### WHAT IS BEING ASKED
The entire listing, reproduced exactly and stripped of images, is the expected output.

### GIVEN DATA
————

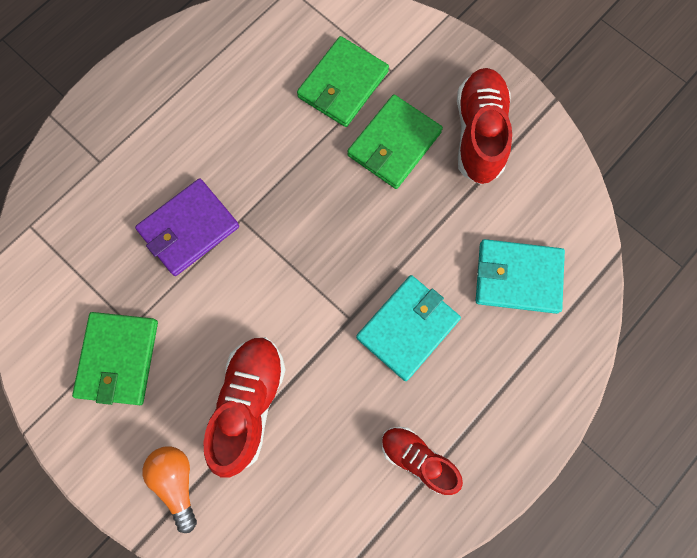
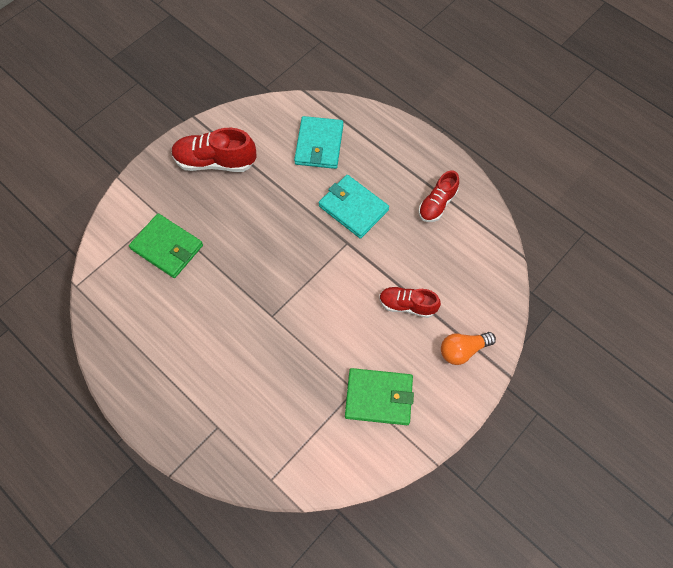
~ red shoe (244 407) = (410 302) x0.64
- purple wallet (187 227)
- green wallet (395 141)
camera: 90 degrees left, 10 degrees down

————

### EXERCISE RESPONSE
~ red shoe (244 407) = (410 302) x0.64
- purple wallet (187 227)
- green wallet (395 141)
camera: 90 degrees left, 10 degrees down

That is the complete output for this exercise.